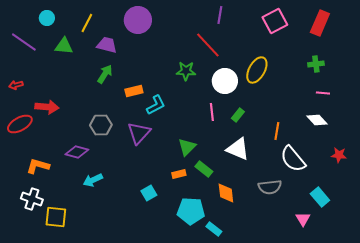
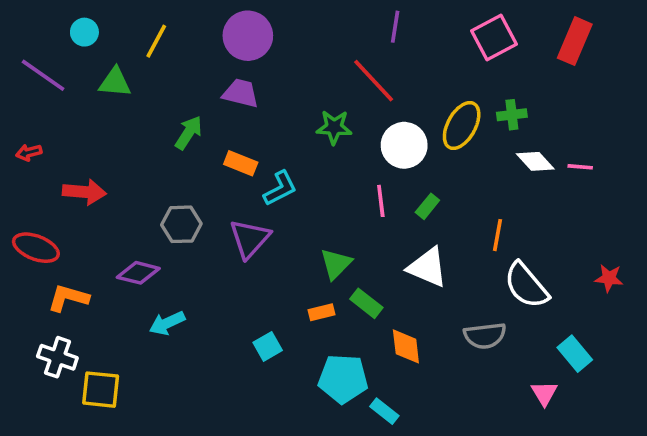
purple trapezoid: (107, 45) -> (241, 93), moved
green cross: (316, 64) -> (512, 115), moved
orange rectangle: (134, 91) -> (241, 163), turned 36
white diamond: (317, 120) -> (535, 161), moved
red ellipse: (20, 124) -> (36, 248), moved, turned 50

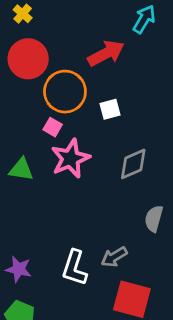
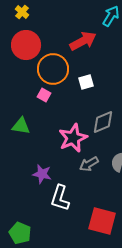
pink star: (70, 158) -> (73, 138), moved
gray arrow: (114, 257) -> (89, 164), moved
purple star: (19, 269) -> (42, 174), moved

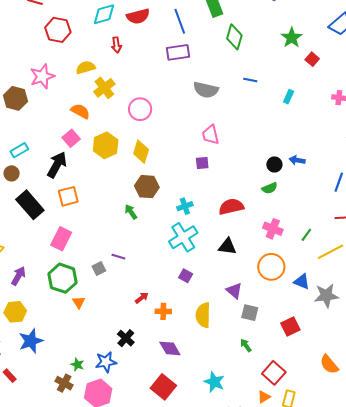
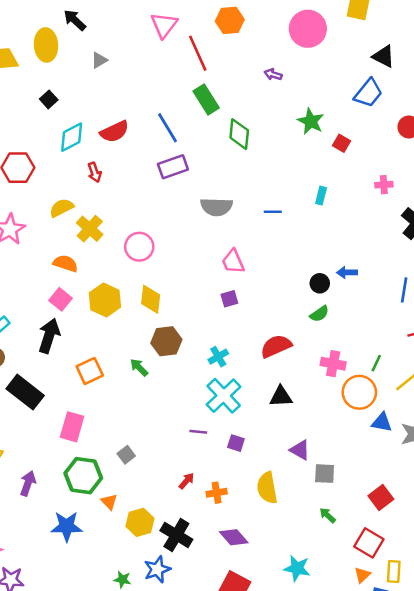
blue line: (250, 80) -> (273, 212), moved
orange square: (68, 196) -> (90, 371), moved
green arrow: (131, 212) -> (139, 367), moved
purple line: (118, 257) -> (198, 432), moved
orange circle: (271, 267) -> (359, 392), moved
yellow hexagon: (15, 312) -> (140, 522), moved
red square: (290, 327) -> (381, 497), moved
black cross: (126, 338) -> (176, 535), size x1.4
blue star: (31, 341) -> (67, 526), moved, turned 30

What is required:
The answer should be the complete listing, set down exactly, without pictures.

Written response:
purple trapezoid: (107, 45) -> (241, 93), moved
green cross: (316, 64) -> (512, 115), moved
orange rectangle: (134, 91) -> (241, 163), turned 36
white diamond: (317, 120) -> (535, 161), moved
red ellipse: (20, 124) -> (36, 248), moved, turned 50

pink star: (70, 158) -> (73, 138), moved
gray arrow: (114, 257) -> (89, 164), moved
purple star: (19, 269) -> (42, 174), moved

blue line: (250, 80) -> (273, 212), moved
orange square: (68, 196) -> (90, 371), moved
green arrow: (131, 212) -> (139, 367), moved
purple line: (118, 257) -> (198, 432), moved
orange circle: (271, 267) -> (359, 392), moved
yellow hexagon: (15, 312) -> (140, 522), moved
red square: (290, 327) -> (381, 497), moved
black cross: (126, 338) -> (176, 535), size x1.4
blue star: (31, 341) -> (67, 526), moved, turned 30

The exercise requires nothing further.